Directions: Copy every line of text from the items below word for word, and leave the pictures out of your copy.

Data shown:
--

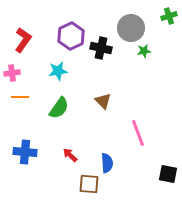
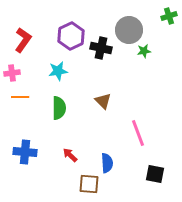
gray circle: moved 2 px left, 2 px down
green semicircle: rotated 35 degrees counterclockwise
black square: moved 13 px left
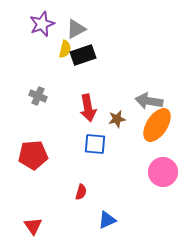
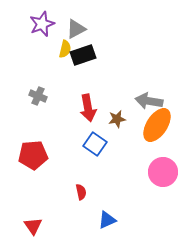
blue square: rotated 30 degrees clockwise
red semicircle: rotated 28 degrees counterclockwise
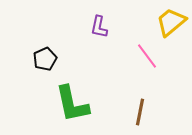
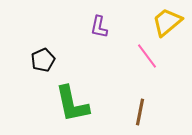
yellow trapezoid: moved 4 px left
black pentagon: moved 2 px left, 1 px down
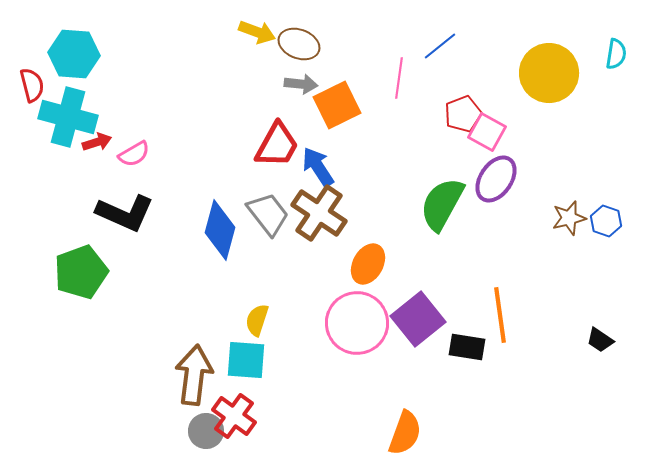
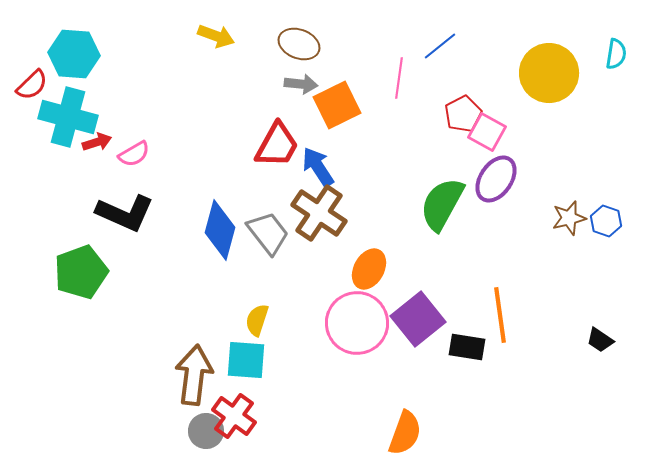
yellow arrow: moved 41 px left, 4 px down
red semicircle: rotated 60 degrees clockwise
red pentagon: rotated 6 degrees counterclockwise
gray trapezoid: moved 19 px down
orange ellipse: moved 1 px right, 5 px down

--

Response to the exercise:
gray circle: moved 2 px left, 2 px down
green semicircle: rotated 35 degrees counterclockwise
black square: moved 13 px left
blue square: rotated 30 degrees clockwise
red semicircle: rotated 28 degrees counterclockwise
yellow trapezoid: moved 4 px left
black pentagon: moved 2 px left, 1 px down
yellow arrow: moved 41 px left, 4 px down
red semicircle: rotated 60 degrees clockwise
red pentagon: rotated 6 degrees counterclockwise
gray trapezoid: moved 19 px down
orange ellipse: moved 1 px right, 5 px down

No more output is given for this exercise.